▸ **Information shown**
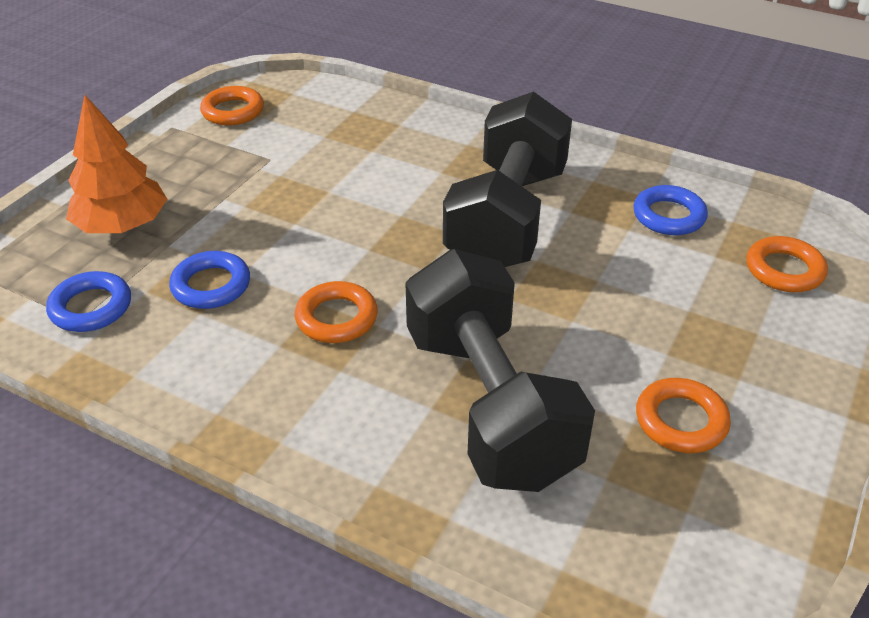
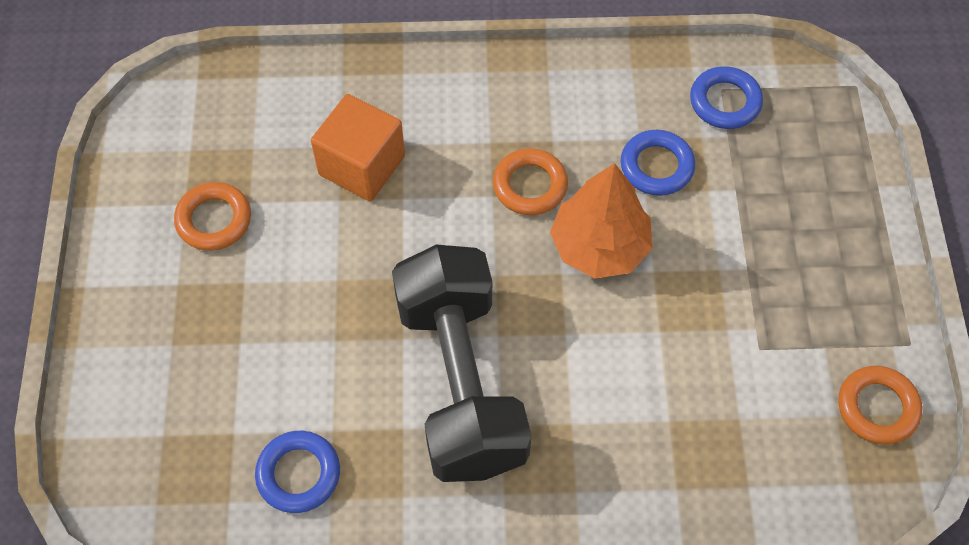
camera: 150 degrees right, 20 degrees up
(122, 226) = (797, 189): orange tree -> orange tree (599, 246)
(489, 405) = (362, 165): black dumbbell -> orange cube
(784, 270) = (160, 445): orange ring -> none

▸ **Task to carry out**
Output the data above exactly, excluding images.

▸ **Reply to the task**
camera: 150 degrees right, 20 degrees up
(122, 226) = (797, 189): orange tree -> orange tree (599, 246)
(489, 405) = (362, 165): black dumbbell -> orange cube
(784, 270) = (160, 445): orange ring -> none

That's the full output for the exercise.